Stored data entries:

%%

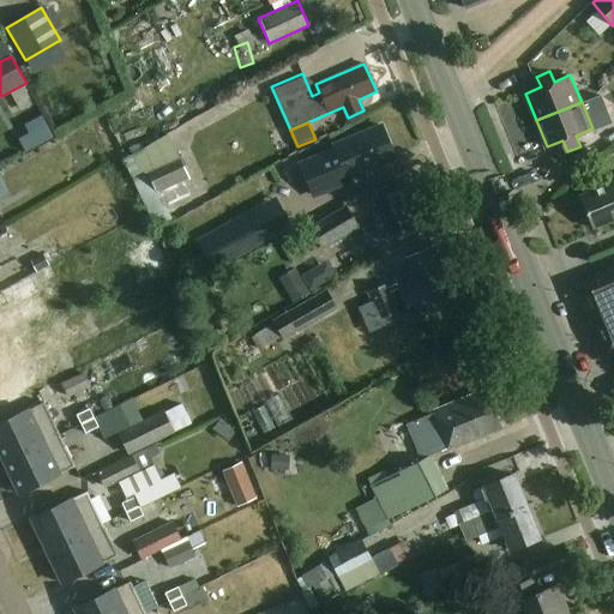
[(301,161),(314,193),(361,174),(360,169),(395,155),(383,125),(361,133),(361,136),(355,138),(356,139),(349,143),(348,142),(301,161)]
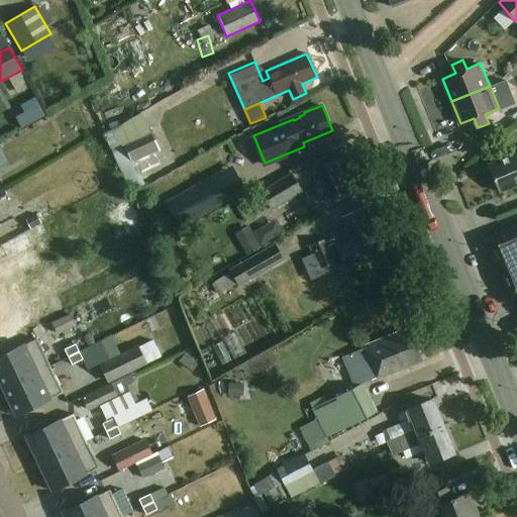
[(161,150),(146,116),(105,133),(130,192),(143,187),(138,176),(163,166),(158,151),(161,150)]
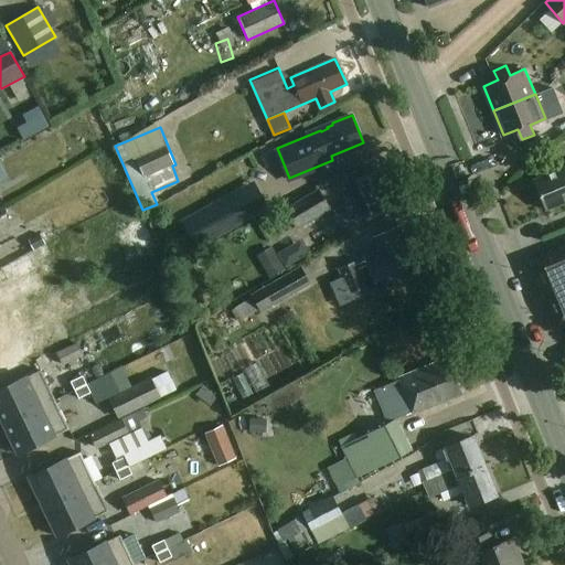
[(564,166),(534,179),(546,210),(564,201),(564,166)]
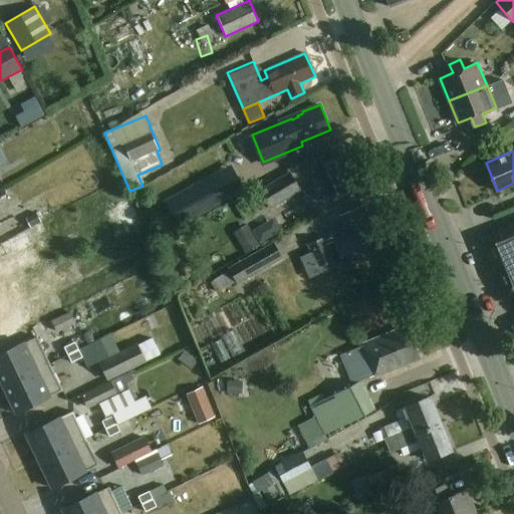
[(360,188),(346,154),(324,164),(325,167),(311,173),(319,194),(307,199),(312,210),(325,205),(324,203),(338,197),(360,188)]
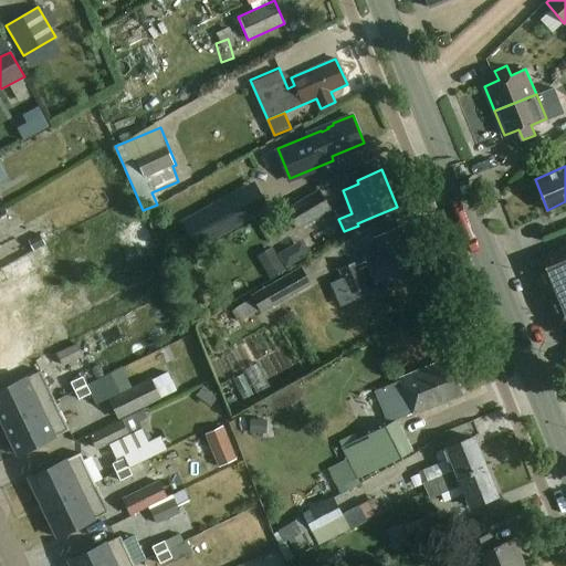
[(331,210),(318,190),(285,211),(297,231),(331,210)]
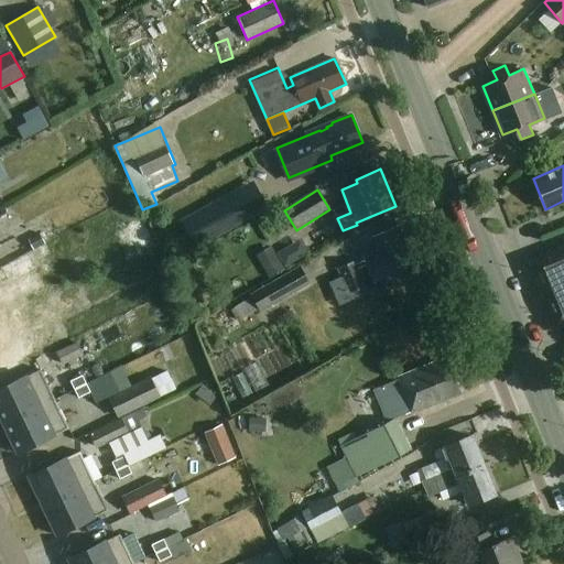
[(217,209),(182,228),(193,248),(228,229),(263,210),(252,191),(217,209)]
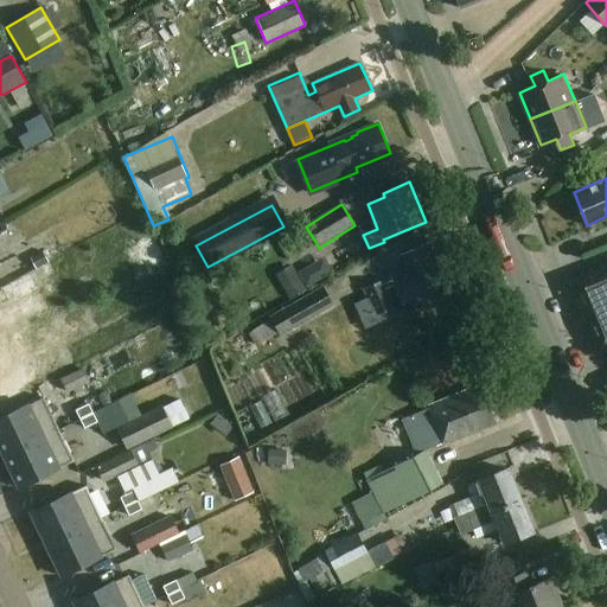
[(451,283),(433,241),(401,254),(404,261),(396,264),(400,272),(390,275),(403,305),(451,283)]
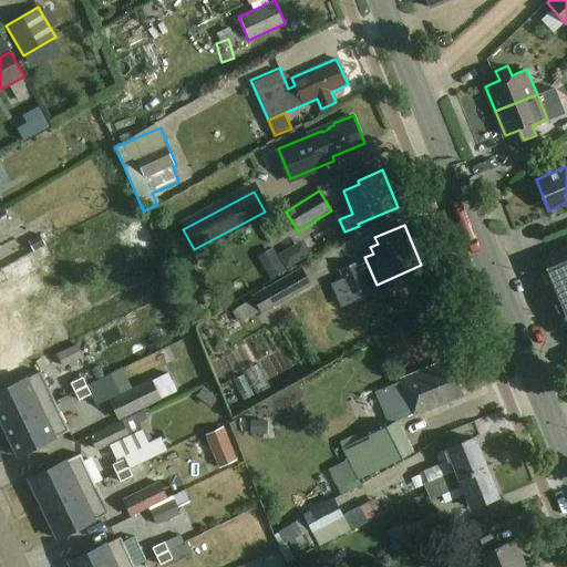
[(26,260),(58,251),(51,226),(19,235),(26,260)]
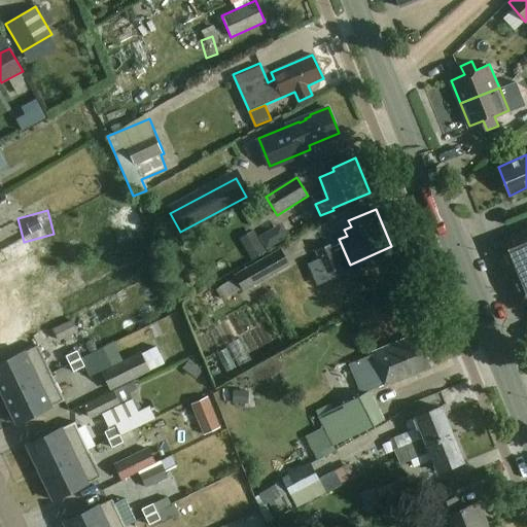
[(526,231),(496,243),(522,305),(526,302),(526,231)]
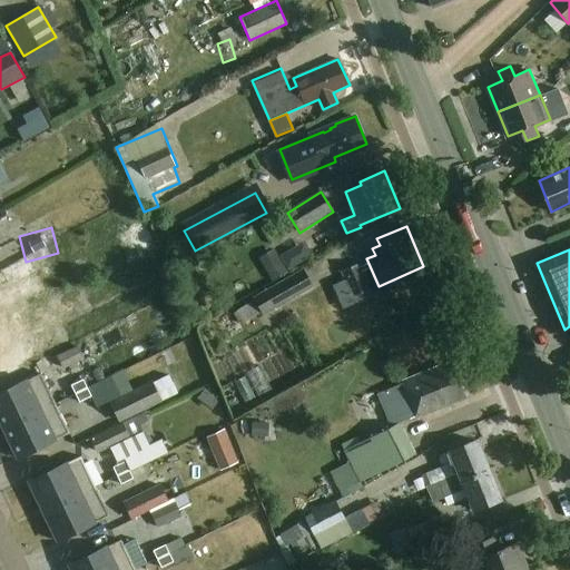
[(372,288),(361,262),(341,271),(352,296),(372,288)]
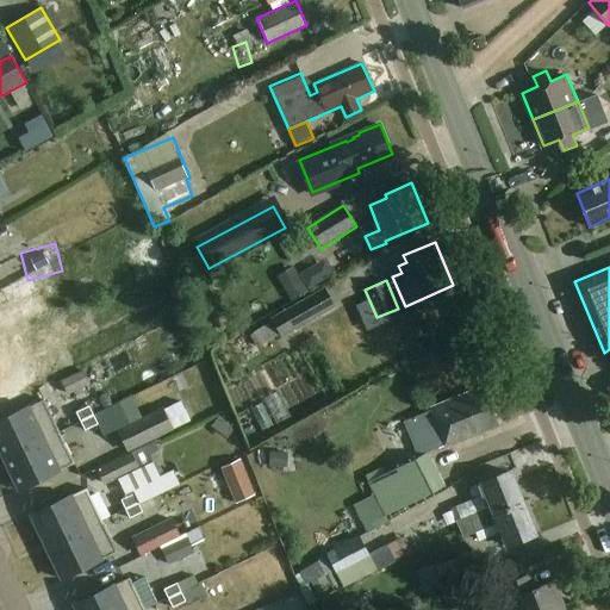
[(337,305),(325,286),(271,318),(282,337),(337,305)]
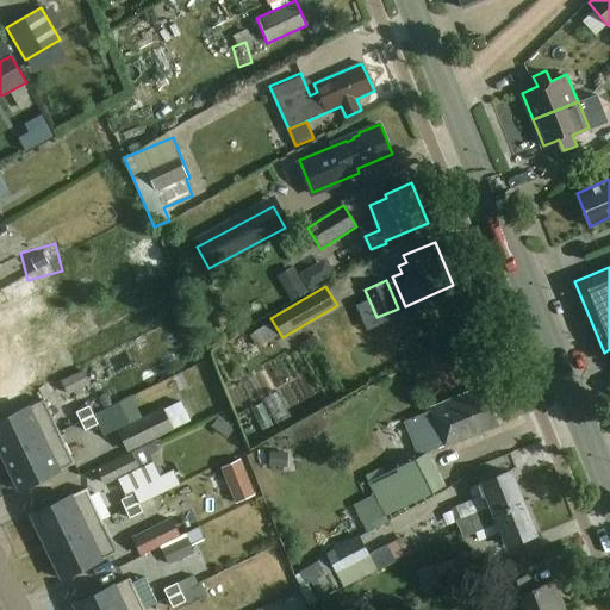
[(35,330),(44,354),(63,347),(55,323),(35,330)]
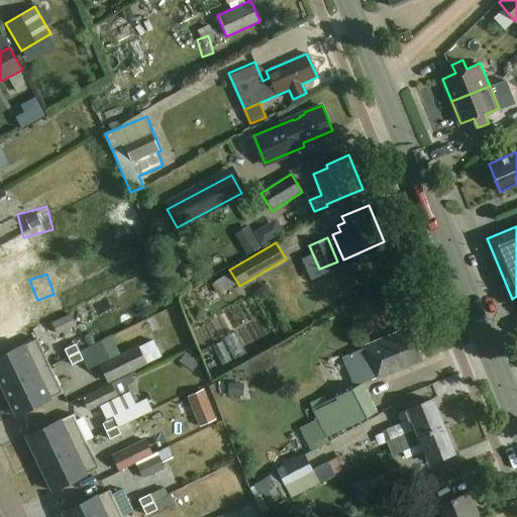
[(4,296),(0,298),(0,327),(15,320),(4,296)]
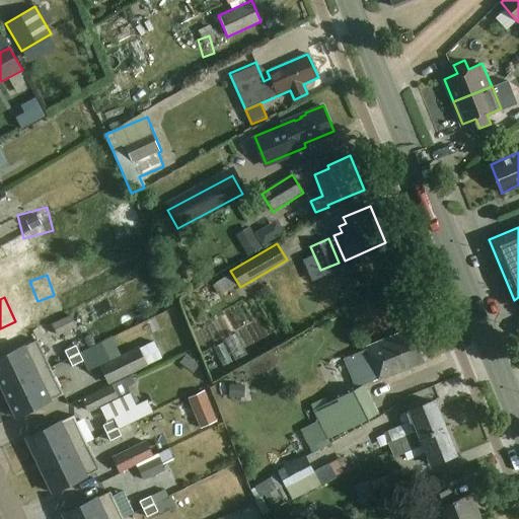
[(54,325),(48,314),(26,325),(32,337),(54,325)]
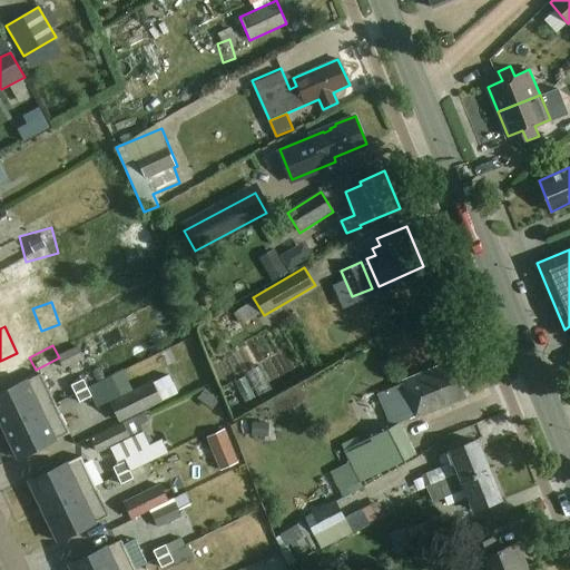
[(467,397),(452,361),(403,381),(404,384),(391,390),(402,418),(415,412),(418,416),(467,397)]
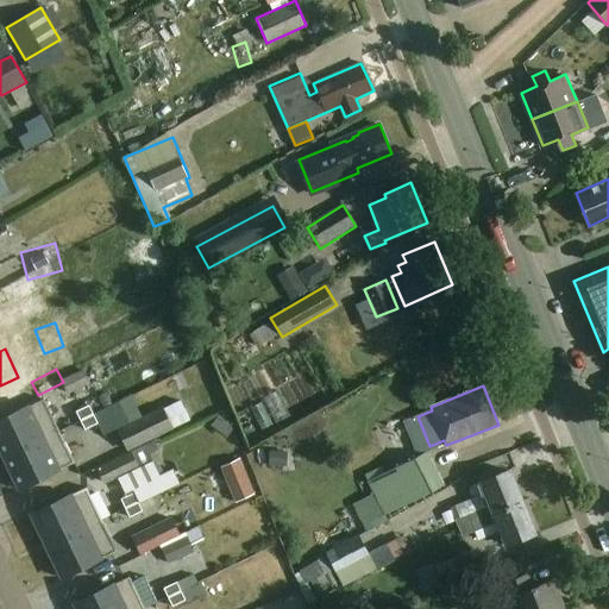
[(133,396),(96,414),(106,434),(118,428),(143,416),(133,396)]
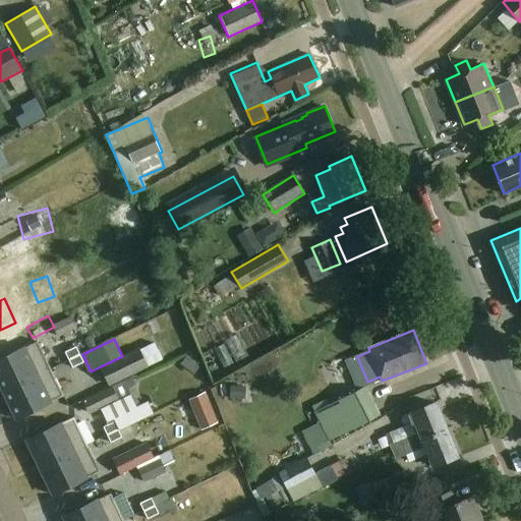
[(0,383),(4,391),(6,391),(39,374),(51,368),(38,342),(0,359),(0,383)]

%%

» **Aim of the exercise**:
Without the pictures, write out every line above exactly as it appears.

» **Answer below**:
[(301,161),(314,193),(361,174),(360,169),(395,155),(383,125),(361,133),(361,136),(355,138),(356,139),(349,143),(348,142),(301,161)]
[(161,150),(146,116),(105,133),(130,192),(143,187),(138,176),(163,166),(158,151),(161,150)]
[(564,166),(534,179),(546,210),(564,201),(564,166)]
[(360,188),(346,154),(324,164),(325,167),(311,173),(319,194),(307,199),(312,210),(325,205),(324,203),(338,197),(360,188)]
[(331,210),(318,190),(285,211),(297,231),(331,210)]
[(217,209),(182,228),(193,248),(228,229),(263,210),(252,191),(217,209)]
[(451,283),(433,241),(401,254),(404,261),(396,264),(400,272),(390,275),(403,305),(451,283)]
[(26,260),(58,251),(51,226),(19,235),(26,260)]
[(526,231),(496,243),(522,305),(526,302),(526,231)]
[(372,288),(361,262),(341,271),(352,296),(372,288)]
[(337,305),(325,286),(271,318),(282,337),(337,305)]
[(35,330),(44,354),(63,347),(55,323),(35,330)]
[(4,296),(0,298),(0,327),(15,320),(4,296)]
[(54,325),(48,314),(26,325),(32,337),(54,325)]
[(467,397),(452,361),(403,381),(404,384),(391,390),(402,418),(415,412),(418,416),(467,397)]
[(133,396),(96,414),(106,434),(118,428),(143,416),(133,396)]
[(0,383),(4,391),(6,391),(39,374),(51,368),(38,342),(0,359),(0,383)]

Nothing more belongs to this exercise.